■ AIM OF THE EXERCISE: Could you output exactly the lines from the one containing "F3: none -> 1A (W4, W24)" through the end of the records below, and nothing more?

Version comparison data
+ + +
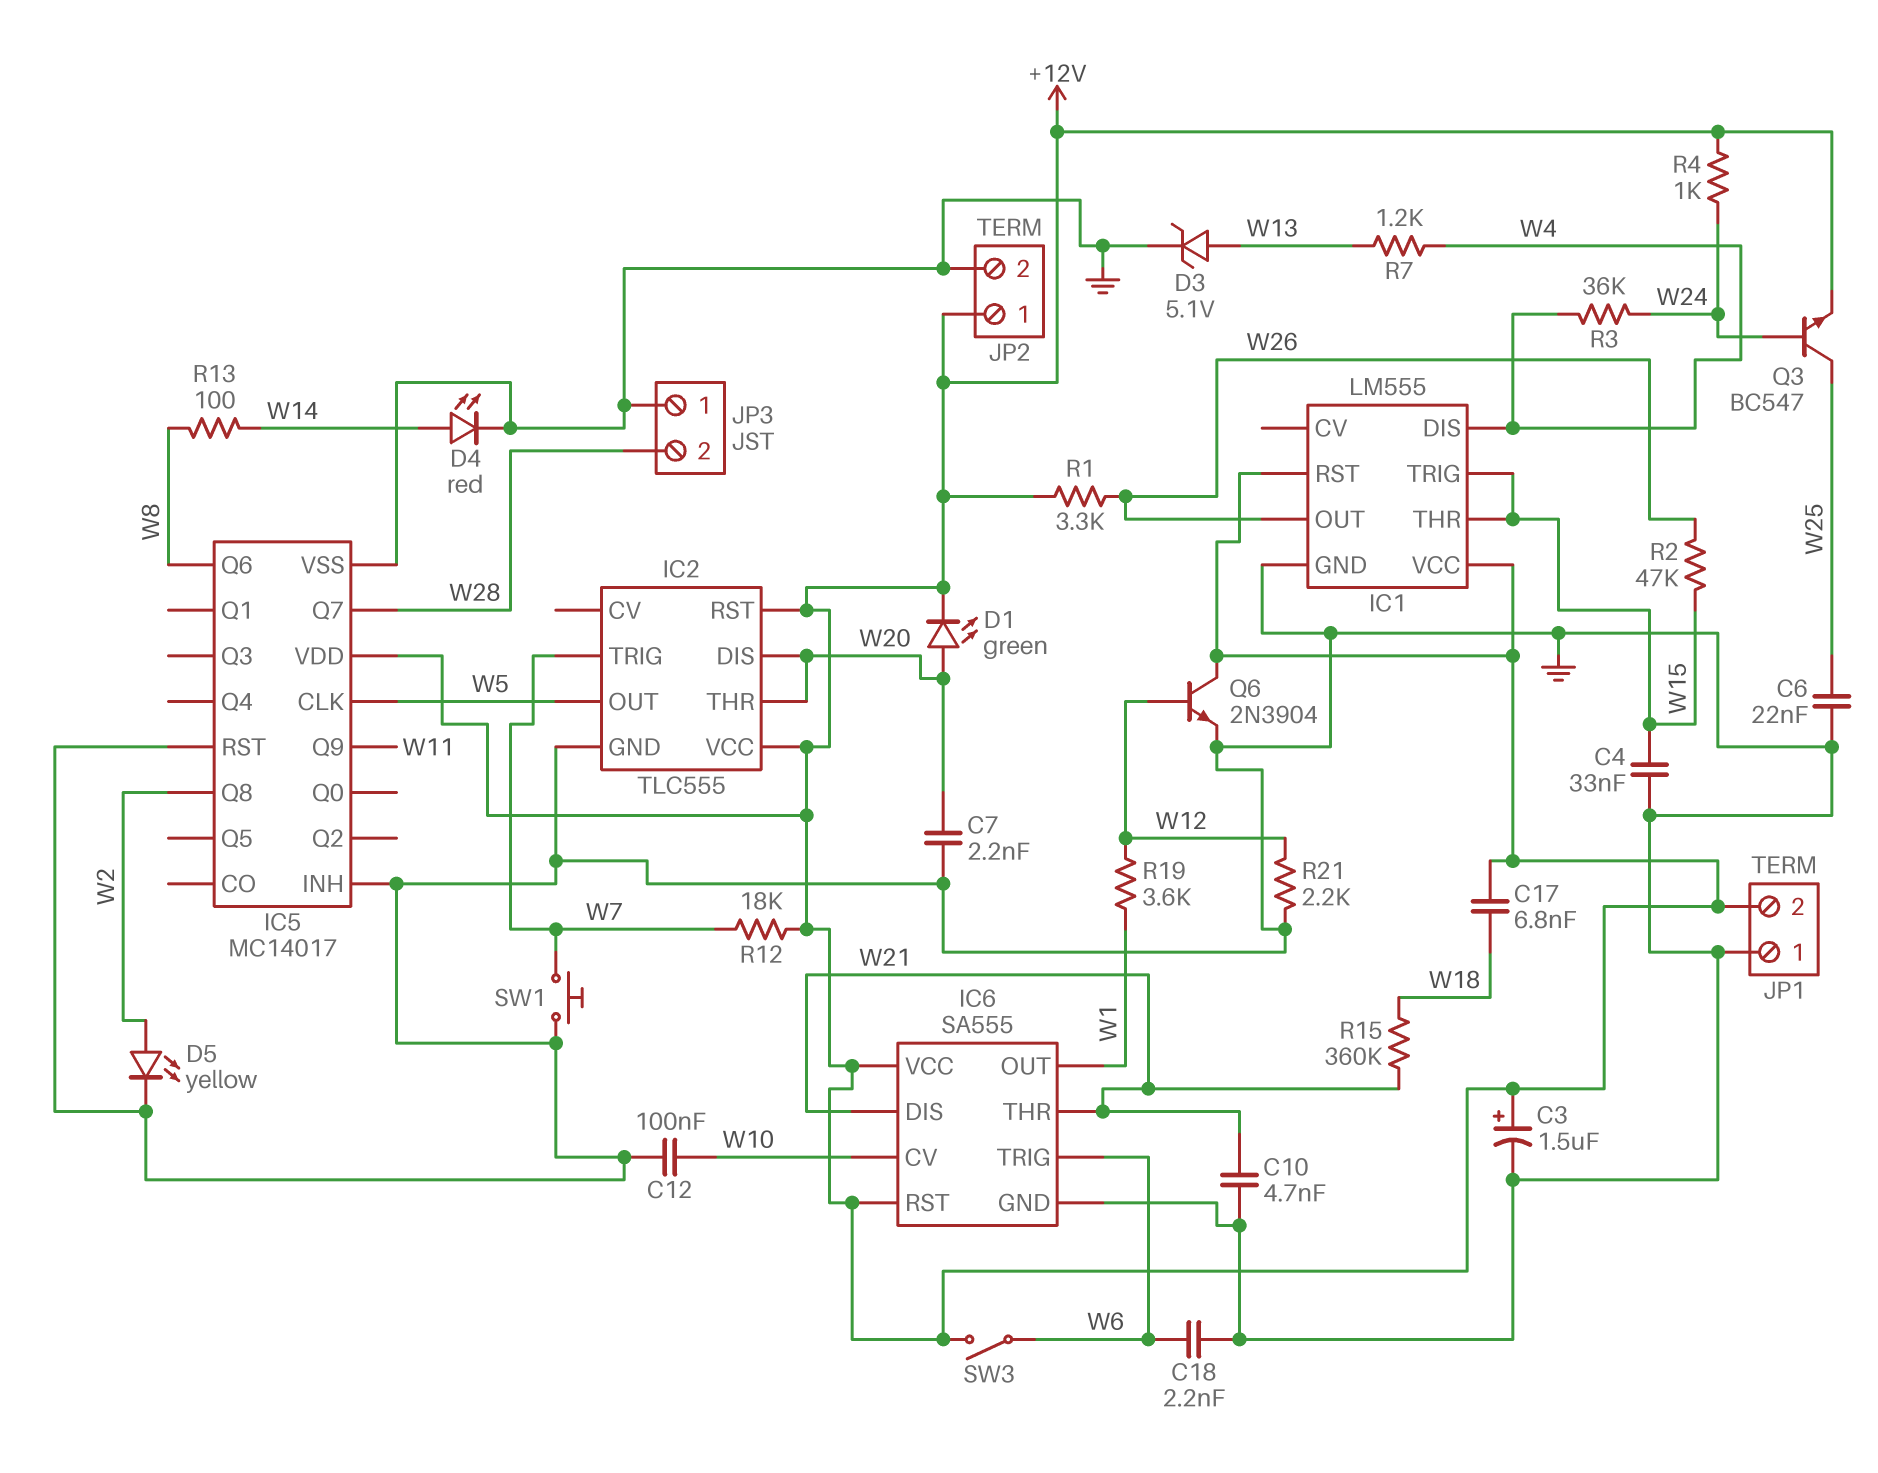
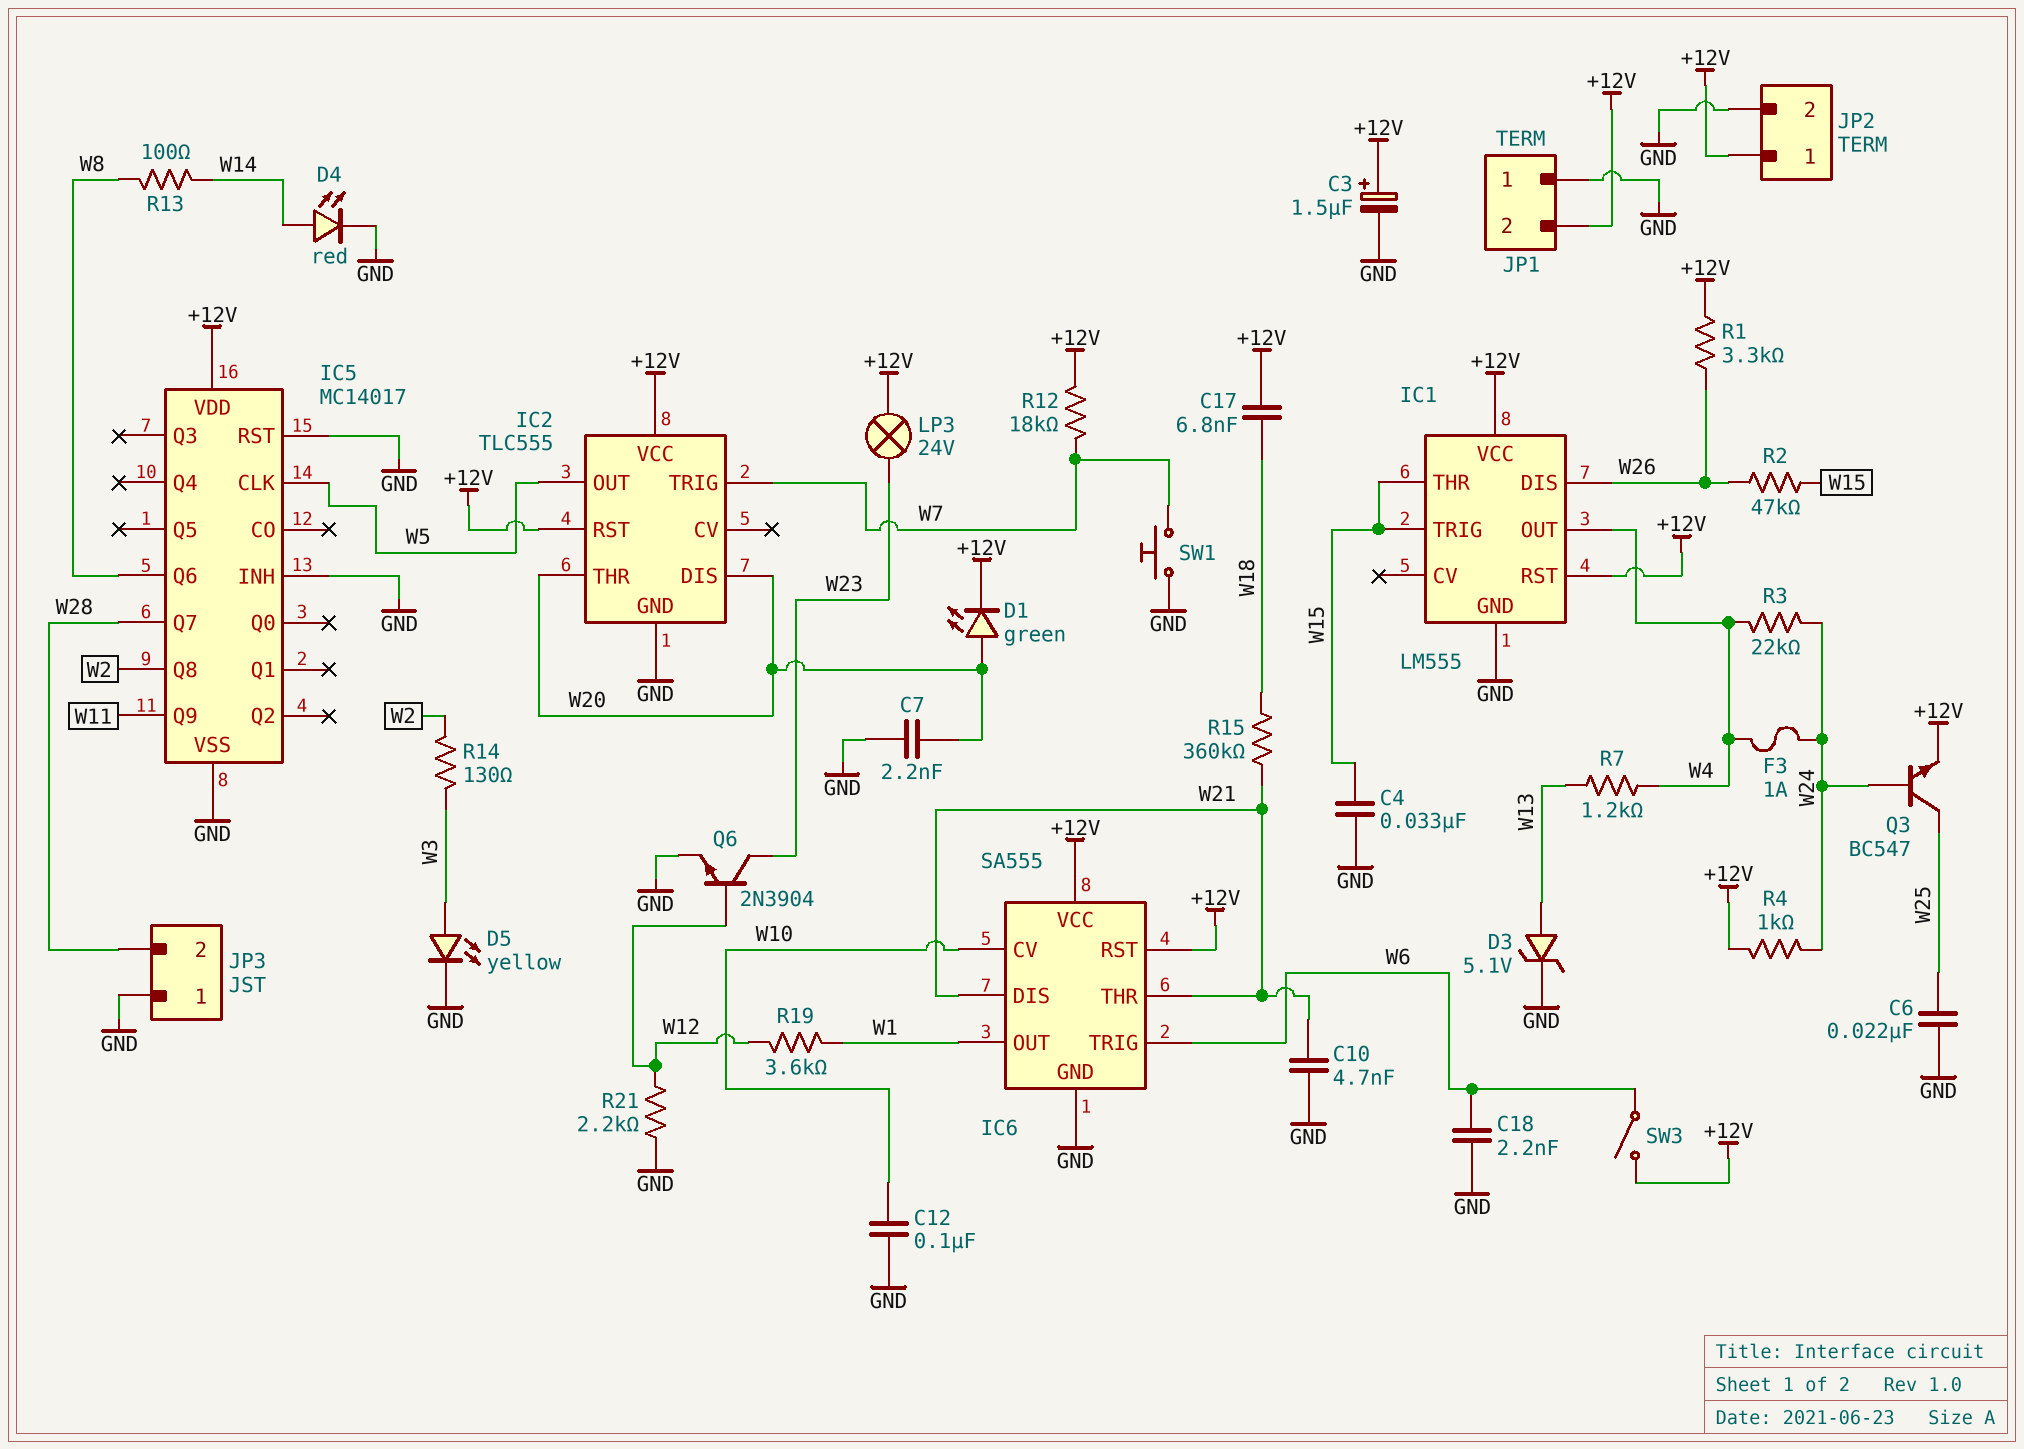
D5: LED yellow (A W2, K GND) -> LED yellow (A W3, K GND)
F3: none -> 1A (W4, W24)
IC1 pin DIS: W4 -> W26
IC1 pin OUT: W26 -> W4
LP3: none -> lamp 24V (+12V, W23)
Q6: NPN 2N3904 (B W12, C +12V, E GND) -> NPN 2N3904 (B W12, C W23, E GND)
R3: 36k (W4, W24) -> 22k (W4, W24)
R14: none -> 130 (W2, W3)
+ + +
■ TASK RESPONSE:
F3: none -> 1A (W4, W24)
IC1 pin DIS: W4 -> W26
IC1 pin OUT: W26 -> W4
LP3: none -> lamp 24V (+12V, W23)
Q6: NPN 2N3904 (B W12, C +12V, E GND) -> NPN 2N3904 (B W12, C W23, E GND)
R3: 36k (W4, W24) -> 22k (W4, W24)
R14: none -> 130 (W2, W3)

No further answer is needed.